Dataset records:
- Opening Delimiter -
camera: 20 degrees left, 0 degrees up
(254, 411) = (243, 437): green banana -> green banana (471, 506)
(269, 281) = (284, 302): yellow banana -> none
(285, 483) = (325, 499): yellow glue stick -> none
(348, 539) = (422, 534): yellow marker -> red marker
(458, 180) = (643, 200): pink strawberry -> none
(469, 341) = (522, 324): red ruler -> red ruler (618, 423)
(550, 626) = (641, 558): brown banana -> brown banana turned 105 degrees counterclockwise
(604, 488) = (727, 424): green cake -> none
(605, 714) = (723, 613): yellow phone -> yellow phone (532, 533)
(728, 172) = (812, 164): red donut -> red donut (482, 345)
- Closing Delimiter -
**Exercise directions**
Make an exact transcription of the entries.

**Response**
camera: 20 degrees left, 0 degrees up
(254, 411) = (243, 437): green banana -> green banana (471, 506)
(269, 281) = (284, 302): yellow banana -> none
(285, 483) = (325, 499): yellow glue stick -> none
(348, 539) = (422, 534): yellow marker -> red marker
(458, 180) = (643, 200): pink strawberry -> none
(469, 341) = (522, 324): red ruler -> red ruler (618, 423)
(550, 626) = (641, 558): brown banana -> brown banana turned 105 degrees counterclockwise
(604, 488) = (727, 424): green cake -> none
(605, 714) = (723, 613): yellow phone -> yellow phone (532, 533)
(728, 172) = (812, 164): red donut -> red donut (482, 345)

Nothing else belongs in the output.